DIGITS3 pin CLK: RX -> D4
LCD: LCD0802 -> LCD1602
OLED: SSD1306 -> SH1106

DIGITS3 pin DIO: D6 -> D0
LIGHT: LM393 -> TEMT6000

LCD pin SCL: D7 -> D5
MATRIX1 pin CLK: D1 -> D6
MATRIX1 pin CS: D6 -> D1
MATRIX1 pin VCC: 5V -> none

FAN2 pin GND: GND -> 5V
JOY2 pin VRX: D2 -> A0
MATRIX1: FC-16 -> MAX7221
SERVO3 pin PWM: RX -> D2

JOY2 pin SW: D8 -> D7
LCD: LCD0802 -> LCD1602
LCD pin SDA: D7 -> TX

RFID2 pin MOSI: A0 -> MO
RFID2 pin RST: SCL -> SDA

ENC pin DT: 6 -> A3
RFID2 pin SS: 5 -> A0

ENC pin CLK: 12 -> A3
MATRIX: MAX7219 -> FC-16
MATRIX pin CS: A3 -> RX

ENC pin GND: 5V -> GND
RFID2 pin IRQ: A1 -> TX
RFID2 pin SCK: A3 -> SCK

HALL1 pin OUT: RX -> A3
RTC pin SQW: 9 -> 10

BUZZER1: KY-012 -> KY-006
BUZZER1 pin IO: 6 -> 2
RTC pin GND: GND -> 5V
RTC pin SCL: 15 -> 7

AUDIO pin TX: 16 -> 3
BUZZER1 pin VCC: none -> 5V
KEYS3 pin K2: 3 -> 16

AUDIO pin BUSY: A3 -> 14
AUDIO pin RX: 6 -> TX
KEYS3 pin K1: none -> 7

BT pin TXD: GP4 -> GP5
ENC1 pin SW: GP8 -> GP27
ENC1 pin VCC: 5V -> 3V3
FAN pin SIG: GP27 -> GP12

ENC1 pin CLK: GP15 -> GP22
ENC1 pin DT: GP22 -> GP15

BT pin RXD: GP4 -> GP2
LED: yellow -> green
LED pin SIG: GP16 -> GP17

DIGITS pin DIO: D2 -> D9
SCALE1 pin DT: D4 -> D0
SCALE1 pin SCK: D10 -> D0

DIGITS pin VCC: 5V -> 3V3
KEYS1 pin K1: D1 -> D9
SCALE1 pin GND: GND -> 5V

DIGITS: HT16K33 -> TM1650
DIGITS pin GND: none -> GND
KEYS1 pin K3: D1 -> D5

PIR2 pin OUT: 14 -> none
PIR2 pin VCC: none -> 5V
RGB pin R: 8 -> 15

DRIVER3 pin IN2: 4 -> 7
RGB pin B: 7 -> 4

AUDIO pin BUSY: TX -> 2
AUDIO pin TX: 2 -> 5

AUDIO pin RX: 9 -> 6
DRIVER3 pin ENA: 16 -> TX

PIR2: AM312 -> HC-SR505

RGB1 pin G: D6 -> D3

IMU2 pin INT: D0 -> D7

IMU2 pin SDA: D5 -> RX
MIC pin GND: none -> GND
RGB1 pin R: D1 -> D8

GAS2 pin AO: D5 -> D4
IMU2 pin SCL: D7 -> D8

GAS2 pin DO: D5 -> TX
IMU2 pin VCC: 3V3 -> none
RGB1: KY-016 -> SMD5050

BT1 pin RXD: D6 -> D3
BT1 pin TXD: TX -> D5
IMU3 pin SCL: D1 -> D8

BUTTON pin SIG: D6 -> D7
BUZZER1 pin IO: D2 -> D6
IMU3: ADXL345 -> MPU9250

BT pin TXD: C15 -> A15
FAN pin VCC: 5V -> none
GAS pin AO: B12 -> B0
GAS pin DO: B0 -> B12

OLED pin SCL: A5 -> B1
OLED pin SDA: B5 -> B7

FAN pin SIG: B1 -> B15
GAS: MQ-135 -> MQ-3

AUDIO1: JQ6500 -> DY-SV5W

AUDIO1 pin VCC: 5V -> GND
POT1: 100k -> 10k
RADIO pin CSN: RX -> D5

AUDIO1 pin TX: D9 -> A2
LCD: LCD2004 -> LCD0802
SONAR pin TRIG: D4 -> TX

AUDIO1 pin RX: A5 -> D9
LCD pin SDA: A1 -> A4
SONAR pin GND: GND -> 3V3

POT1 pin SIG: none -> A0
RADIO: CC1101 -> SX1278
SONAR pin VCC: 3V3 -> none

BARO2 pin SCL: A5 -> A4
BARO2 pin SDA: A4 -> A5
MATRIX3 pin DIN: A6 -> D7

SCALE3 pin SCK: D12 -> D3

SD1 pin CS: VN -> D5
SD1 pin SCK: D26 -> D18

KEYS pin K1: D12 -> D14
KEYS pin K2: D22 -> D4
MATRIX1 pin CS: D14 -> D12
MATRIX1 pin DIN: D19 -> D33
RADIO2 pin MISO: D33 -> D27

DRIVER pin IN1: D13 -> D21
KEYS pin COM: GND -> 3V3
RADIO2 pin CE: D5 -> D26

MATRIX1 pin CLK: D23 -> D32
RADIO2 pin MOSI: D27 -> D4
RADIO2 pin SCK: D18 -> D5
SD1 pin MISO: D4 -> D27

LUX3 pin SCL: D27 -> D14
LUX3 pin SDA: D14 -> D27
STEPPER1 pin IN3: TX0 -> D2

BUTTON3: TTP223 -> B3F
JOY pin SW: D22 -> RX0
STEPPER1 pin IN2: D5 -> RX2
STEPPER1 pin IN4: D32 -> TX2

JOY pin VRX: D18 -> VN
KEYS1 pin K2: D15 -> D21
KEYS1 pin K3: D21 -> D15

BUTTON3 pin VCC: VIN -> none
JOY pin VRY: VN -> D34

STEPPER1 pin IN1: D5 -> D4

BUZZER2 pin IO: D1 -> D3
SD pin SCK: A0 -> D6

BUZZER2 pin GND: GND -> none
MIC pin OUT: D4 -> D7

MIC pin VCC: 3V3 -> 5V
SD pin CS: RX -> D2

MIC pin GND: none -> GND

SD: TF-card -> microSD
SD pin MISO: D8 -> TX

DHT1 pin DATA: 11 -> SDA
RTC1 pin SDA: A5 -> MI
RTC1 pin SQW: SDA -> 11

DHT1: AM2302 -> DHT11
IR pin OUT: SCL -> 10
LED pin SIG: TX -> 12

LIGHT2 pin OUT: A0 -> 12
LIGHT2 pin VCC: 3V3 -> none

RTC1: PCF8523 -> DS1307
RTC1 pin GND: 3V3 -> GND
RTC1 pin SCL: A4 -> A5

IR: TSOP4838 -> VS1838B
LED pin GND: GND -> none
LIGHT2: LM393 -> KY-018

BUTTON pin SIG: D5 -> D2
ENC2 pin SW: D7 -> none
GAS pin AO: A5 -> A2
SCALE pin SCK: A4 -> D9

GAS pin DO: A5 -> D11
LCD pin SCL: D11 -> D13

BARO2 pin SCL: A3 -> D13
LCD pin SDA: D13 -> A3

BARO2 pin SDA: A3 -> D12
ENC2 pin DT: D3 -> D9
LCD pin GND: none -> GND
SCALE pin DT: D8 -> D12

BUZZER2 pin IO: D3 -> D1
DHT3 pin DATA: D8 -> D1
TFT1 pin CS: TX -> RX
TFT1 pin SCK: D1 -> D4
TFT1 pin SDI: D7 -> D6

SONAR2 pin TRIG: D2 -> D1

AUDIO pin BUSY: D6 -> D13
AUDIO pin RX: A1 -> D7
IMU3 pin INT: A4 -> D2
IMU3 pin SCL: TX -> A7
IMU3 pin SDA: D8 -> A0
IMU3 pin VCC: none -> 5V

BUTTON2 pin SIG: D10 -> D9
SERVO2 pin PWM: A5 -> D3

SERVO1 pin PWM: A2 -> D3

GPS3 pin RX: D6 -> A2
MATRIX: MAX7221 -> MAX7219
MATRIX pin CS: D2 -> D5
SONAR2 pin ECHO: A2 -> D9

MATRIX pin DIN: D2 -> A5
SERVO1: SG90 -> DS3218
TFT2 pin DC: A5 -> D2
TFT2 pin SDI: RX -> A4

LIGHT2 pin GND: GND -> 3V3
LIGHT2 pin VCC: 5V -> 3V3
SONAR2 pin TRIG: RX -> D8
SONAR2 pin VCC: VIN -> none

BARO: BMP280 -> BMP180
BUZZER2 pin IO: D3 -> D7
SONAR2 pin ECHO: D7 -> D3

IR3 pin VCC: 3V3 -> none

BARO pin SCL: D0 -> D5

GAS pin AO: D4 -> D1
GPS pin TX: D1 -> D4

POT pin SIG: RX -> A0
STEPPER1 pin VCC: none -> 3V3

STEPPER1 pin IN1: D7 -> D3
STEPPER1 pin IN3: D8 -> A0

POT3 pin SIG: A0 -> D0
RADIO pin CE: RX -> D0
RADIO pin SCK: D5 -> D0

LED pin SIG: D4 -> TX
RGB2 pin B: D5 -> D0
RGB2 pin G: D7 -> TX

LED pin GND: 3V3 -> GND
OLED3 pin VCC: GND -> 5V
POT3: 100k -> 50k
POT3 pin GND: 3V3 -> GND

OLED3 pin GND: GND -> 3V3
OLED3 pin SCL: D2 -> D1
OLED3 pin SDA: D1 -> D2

********************

### TASK PROMPT:
Could you retype exactly the lines above, starting at the line that contains "LUX3 pin SCL: D27 -> D14" and ending at the line that contains "MIC pin OUT: D4 -> D7", and nothing more?

### RESULT OF THE EXERCISE:
LUX3 pin SCL: D27 -> D14
LUX3 pin SDA: D14 -> D27
STEPPER1 pin IN3: TX0 -> D2

BUTTON3: TTP223 -> B3F
JOY pin SW: D22 -> RX0
STEPPER1 pin IN2: D5 -> RX2
STEPPER1 pin IN4: D32 -> TX2

JOY pin VRX: D18 -> VN
KEYS1 pin K2: D15 -> D21
KEYS1 pin K3: D21 -> D15

BUTTON3 pin VCC: VIN -> none
JOY pin VRY: VN -> D34

STEPPER1 pin IN1: D5 -> D4

BUZZER2 pin IO: D1 -> D3
SD pin SCK: A0 -> D6

BUZZER2 pin GND: GND -> none
MIC pin OUT: D4 -> D7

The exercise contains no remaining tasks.